[Material shown — start]

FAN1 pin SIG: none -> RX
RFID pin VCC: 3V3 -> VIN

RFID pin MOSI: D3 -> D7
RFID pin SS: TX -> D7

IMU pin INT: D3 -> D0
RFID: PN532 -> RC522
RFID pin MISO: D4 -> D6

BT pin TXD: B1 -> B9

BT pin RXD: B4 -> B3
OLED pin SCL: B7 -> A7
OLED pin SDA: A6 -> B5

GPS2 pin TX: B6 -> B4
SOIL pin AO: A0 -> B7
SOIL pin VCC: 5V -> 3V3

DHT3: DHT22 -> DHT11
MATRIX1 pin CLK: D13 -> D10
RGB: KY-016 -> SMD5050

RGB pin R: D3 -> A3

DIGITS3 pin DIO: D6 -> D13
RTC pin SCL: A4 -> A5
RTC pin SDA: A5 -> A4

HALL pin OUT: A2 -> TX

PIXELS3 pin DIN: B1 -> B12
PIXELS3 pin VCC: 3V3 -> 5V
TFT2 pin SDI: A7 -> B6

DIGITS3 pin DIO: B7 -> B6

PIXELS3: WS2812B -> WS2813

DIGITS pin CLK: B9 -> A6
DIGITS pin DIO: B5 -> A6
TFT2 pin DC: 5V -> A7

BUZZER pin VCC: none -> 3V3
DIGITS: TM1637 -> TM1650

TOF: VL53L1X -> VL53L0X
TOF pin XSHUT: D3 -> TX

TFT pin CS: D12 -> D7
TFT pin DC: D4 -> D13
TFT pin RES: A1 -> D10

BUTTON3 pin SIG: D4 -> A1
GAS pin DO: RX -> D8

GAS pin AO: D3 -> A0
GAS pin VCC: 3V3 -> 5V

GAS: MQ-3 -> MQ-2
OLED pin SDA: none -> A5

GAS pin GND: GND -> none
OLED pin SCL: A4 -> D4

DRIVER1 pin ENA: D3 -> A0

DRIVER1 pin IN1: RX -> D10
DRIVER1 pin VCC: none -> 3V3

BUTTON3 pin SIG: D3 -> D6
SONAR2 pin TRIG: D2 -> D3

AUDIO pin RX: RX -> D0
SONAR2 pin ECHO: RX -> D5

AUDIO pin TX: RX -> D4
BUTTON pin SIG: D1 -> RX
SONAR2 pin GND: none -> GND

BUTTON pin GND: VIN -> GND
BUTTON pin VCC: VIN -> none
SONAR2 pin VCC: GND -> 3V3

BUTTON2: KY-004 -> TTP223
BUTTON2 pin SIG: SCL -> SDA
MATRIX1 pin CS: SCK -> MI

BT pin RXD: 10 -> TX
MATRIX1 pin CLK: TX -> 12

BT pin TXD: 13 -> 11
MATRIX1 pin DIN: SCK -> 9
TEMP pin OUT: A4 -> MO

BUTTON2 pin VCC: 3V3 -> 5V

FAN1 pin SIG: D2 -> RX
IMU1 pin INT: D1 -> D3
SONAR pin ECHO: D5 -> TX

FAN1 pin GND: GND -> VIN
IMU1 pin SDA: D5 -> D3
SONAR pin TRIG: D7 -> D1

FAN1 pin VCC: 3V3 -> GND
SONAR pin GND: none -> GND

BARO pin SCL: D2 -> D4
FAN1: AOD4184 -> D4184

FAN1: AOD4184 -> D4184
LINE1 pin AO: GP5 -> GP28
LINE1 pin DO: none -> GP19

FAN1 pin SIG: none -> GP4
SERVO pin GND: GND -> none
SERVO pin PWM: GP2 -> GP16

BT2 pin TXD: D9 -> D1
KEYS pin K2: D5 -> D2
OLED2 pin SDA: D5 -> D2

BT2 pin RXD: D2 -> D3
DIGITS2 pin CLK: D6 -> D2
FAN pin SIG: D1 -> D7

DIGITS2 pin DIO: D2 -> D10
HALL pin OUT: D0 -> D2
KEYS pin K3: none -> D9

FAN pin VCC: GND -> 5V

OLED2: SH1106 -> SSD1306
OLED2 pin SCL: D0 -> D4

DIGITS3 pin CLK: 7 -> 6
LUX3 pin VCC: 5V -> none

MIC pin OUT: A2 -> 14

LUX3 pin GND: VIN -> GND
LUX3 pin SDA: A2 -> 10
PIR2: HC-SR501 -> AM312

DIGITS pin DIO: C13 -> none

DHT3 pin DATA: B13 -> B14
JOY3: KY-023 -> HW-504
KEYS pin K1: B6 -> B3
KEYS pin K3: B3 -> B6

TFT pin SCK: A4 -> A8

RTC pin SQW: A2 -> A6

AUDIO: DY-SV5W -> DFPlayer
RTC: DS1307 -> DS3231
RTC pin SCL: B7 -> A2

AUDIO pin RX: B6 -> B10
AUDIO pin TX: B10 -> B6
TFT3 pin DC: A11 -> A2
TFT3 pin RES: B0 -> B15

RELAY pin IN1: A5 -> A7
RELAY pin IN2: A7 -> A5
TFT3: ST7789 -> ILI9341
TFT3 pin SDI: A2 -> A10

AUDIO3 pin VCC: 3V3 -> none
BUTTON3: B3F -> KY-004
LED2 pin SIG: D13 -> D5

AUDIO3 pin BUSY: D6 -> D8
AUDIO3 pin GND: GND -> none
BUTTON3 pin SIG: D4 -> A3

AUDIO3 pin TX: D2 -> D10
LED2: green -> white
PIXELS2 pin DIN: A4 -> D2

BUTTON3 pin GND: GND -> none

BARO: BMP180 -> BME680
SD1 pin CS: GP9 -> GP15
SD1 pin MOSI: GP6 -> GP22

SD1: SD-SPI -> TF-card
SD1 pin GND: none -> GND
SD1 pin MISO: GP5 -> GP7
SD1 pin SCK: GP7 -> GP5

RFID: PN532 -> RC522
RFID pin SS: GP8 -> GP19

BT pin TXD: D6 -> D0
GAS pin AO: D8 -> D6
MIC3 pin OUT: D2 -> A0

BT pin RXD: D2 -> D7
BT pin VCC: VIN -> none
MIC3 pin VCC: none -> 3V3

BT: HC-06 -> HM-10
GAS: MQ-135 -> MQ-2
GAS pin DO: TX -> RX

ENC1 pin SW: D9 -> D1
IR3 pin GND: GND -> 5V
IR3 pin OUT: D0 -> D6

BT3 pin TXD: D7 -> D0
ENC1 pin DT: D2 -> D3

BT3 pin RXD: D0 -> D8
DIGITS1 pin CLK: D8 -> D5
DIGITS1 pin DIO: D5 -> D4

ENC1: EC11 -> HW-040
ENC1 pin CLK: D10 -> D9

[Material shown — finish]

[The task] From the records above, quote only the lines running from the line with "IMU1 pin INT: D1 -> D3" to the line with "OLED2 pin SDA: D5 -> D2", both lines included.

[Your response]
IMU1 pin INT: D1 -> D3
SONAR pin ECHO: D5 -> TX

FAN1 pin GND: GND -> VIN
IMU1 pin SDA: D5 -> D3
SONAR pin TRIG: D7 -> D1

FAN1 pin VCC: 3V3 -> GND
SONAR pin GND: none -> GND

BARO pin SCL: D2 -> D4
FAN1: AOD4184 -> D4184

FAN1: AOD4184 -> D4184
LINE1 pin AO: GP5 -> GP28
LINE1 pin DO: none -> GP19

FAN1 pin SIG: none -> GP4
SERVO pin GND: GND -> none
SERVO pin PWM: GP2 -> GP16

BT2 pin TXD: D9 -> D1
KEYS pin K2: D5 -> D2
OLED2 pin SDA: D5 -> D2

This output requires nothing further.